**REQUIREMENT:**
For the word "KEYS", search the records and show each line in which it occurs.

**DATASET:**
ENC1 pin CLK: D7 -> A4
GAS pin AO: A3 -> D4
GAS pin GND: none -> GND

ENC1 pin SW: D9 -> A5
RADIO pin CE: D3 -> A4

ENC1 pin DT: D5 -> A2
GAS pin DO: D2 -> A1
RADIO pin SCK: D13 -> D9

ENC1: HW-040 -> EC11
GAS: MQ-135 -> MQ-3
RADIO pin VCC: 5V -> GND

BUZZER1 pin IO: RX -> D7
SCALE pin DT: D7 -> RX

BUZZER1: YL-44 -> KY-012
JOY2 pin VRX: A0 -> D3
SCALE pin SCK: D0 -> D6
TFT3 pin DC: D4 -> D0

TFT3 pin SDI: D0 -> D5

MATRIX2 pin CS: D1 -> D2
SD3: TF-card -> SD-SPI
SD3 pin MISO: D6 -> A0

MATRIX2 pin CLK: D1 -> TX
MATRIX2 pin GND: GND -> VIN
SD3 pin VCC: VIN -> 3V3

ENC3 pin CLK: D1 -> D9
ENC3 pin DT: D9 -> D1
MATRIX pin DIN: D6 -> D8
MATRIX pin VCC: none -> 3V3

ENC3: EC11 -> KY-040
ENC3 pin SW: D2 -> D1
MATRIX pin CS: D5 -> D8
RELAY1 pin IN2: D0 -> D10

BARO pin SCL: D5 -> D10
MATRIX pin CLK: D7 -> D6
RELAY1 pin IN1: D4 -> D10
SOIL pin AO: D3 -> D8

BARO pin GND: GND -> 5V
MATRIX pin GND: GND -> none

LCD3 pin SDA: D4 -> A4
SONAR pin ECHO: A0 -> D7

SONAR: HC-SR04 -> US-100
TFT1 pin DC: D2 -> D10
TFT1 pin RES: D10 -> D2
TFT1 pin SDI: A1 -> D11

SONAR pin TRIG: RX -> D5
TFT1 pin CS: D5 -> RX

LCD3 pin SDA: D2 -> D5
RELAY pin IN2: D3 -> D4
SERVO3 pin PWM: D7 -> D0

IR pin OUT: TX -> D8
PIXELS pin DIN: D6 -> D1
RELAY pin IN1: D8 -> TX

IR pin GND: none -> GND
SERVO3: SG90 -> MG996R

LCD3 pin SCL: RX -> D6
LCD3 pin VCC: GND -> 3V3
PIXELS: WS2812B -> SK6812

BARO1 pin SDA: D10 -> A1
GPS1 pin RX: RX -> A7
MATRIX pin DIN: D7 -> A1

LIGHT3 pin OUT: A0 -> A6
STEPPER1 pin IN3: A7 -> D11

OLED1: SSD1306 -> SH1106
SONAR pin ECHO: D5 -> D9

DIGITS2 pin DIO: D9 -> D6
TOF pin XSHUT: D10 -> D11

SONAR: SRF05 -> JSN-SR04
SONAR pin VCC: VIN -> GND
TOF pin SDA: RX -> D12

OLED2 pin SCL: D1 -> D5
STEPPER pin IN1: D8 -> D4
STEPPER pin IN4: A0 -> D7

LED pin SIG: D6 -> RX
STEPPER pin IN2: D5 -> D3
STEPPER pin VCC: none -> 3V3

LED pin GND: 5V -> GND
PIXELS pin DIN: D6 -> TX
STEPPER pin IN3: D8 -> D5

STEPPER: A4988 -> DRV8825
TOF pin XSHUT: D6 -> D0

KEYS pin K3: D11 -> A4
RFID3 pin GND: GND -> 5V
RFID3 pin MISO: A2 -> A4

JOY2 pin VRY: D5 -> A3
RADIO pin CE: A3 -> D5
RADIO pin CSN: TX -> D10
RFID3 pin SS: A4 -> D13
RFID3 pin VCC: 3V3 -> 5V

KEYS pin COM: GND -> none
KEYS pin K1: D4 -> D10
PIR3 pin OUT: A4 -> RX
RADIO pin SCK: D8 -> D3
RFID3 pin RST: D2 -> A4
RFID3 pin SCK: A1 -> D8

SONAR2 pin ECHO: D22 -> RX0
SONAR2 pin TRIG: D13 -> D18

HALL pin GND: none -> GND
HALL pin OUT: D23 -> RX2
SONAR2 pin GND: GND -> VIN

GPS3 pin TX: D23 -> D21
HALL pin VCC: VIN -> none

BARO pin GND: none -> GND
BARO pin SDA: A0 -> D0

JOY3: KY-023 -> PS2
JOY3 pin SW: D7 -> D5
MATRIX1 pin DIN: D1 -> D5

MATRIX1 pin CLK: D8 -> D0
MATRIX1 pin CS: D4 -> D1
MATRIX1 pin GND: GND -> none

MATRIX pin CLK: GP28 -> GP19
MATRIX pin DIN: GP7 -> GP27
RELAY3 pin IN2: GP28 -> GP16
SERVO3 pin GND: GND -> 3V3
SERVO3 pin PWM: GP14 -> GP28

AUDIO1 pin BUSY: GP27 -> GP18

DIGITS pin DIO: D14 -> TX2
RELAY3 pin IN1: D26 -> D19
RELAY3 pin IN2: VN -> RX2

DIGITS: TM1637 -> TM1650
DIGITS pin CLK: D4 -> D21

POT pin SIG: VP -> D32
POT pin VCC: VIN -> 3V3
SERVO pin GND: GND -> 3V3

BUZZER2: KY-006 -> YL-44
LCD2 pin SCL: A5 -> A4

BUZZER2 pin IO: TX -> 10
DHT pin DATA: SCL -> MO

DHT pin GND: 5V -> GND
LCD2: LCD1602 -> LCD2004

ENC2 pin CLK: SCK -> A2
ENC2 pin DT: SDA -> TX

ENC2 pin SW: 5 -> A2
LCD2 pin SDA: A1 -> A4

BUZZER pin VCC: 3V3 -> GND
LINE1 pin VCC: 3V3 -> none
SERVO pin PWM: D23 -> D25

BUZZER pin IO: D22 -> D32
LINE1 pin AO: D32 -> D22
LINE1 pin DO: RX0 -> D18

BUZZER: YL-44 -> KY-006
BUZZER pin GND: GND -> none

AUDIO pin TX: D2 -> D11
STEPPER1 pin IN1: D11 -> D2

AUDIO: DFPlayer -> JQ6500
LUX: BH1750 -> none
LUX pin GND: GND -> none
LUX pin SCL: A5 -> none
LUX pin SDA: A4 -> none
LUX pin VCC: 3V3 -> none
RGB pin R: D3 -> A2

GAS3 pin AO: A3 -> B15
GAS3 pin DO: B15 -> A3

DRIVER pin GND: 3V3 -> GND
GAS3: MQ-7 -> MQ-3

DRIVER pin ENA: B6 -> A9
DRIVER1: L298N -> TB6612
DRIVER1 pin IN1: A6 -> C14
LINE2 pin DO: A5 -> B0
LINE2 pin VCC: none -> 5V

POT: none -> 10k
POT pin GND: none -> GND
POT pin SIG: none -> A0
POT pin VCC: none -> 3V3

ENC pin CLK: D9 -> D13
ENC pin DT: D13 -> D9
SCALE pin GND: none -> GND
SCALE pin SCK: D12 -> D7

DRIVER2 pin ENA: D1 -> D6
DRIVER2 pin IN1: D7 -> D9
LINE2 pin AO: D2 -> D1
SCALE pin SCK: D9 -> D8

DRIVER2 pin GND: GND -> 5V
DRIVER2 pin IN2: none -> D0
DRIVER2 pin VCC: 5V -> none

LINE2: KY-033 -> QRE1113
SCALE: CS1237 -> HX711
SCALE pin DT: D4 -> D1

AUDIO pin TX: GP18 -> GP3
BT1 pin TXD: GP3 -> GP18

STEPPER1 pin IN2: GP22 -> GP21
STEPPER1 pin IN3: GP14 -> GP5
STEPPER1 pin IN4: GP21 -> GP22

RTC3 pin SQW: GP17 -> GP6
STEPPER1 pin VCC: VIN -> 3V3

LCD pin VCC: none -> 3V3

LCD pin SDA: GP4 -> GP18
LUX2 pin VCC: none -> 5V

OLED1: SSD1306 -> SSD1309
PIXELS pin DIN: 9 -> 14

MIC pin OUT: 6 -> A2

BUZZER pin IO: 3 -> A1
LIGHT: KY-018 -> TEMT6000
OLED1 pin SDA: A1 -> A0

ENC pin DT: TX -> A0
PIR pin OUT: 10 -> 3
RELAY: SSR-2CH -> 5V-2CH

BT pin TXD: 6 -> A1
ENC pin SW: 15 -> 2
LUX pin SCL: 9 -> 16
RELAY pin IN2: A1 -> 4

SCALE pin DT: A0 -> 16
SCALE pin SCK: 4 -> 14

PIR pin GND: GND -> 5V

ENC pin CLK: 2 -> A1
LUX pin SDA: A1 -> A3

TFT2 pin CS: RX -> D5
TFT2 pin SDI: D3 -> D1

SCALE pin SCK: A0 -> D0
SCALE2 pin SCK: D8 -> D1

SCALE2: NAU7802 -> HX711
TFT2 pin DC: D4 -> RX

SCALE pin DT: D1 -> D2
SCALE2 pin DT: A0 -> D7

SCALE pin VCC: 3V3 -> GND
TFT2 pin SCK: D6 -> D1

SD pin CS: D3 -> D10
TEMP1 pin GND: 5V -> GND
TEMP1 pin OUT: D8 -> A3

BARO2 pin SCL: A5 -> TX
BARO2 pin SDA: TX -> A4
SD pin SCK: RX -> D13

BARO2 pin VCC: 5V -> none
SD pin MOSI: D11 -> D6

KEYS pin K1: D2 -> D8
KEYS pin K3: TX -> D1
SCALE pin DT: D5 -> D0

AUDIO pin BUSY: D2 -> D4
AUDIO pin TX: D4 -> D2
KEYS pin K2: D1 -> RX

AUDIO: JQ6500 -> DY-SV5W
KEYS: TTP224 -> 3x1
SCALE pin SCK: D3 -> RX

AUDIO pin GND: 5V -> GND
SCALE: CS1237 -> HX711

**WRITTEN SOLUTION:**
KEYS pin K3: D11 -> A4
KEYS pin COM: GND -> none
KEYS pin K1: D4 -> D10
KEYS pin K1: D2 -> D8
KEYS pin K3: TX -> D1
KEYS pin K2: D1 -> RX
KEYS: TTP224 -> 3x1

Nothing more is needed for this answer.